WORK INSTRUCTIONS →
Which lines of the listing hold the string "blue"? Show each of them.

----

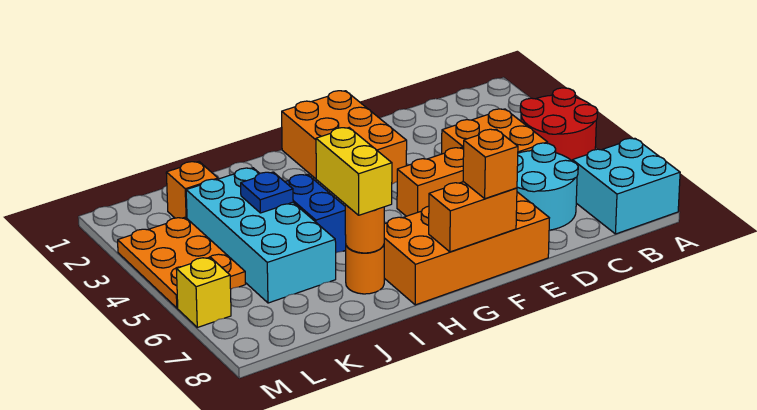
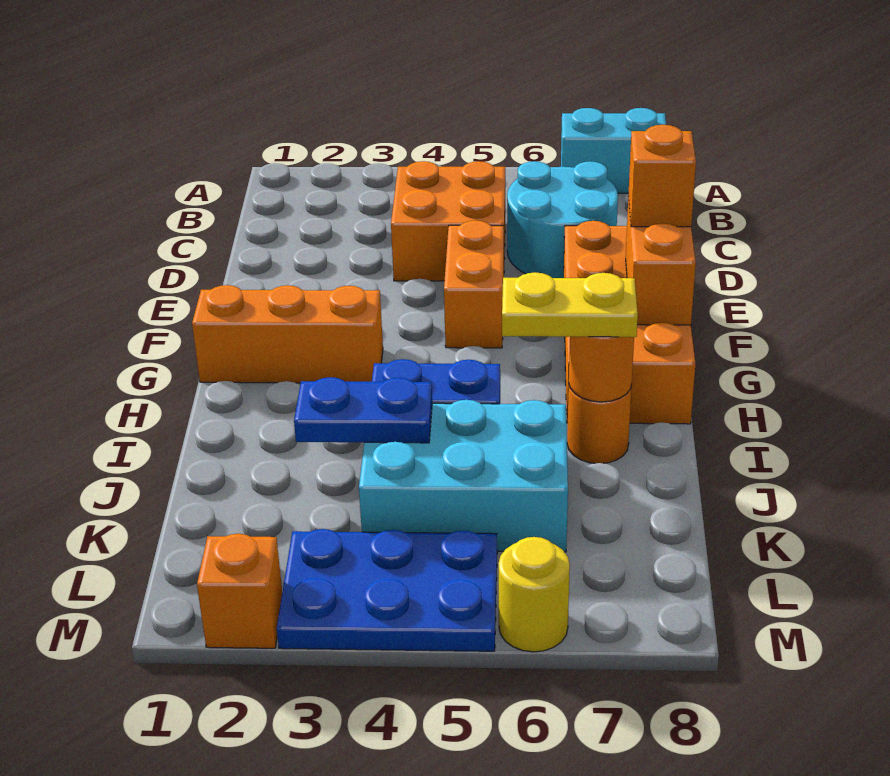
red 2x2 round brick [520,88,598,161] -> none
cyan 2x2 brick [572,138,680,234] -> cyan 1x2 brick [561,108,666,193]
orange 2x3 brick [282,91,407,184] -> orange 1x3 brick [192,285,383,383]
yellow 1x2 brick [316,128,392,215] -> yellow 1x2 plate [502,272,638,337]
cyan 2x4 brick [186,168,336,303] -> cyan 2x3 brick [359,400,568,552]
blue 1x1 plate [241,172,293,213] -> blue 1x2 plate [294,377,432,443]
orange 1x1 brick [166,162,218,218] -> orange 1x1 brick moved to [197,534,282,648]
orange 2x3 plate [118,217,246,308] -> blue 2x3 plate [277,529,497,651]
yellow 1x1 brick [176,257,231,327] -> yellow 1x1 round brick [499,537,570,652]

----

REPLY →
blue 1x1 plate [241,172,293,213] -> blue 1x2 plate [294,377,432,443]
orange 2x3 plate [118,217,246,308] -> blue 2x3 plate [277,529,497,651]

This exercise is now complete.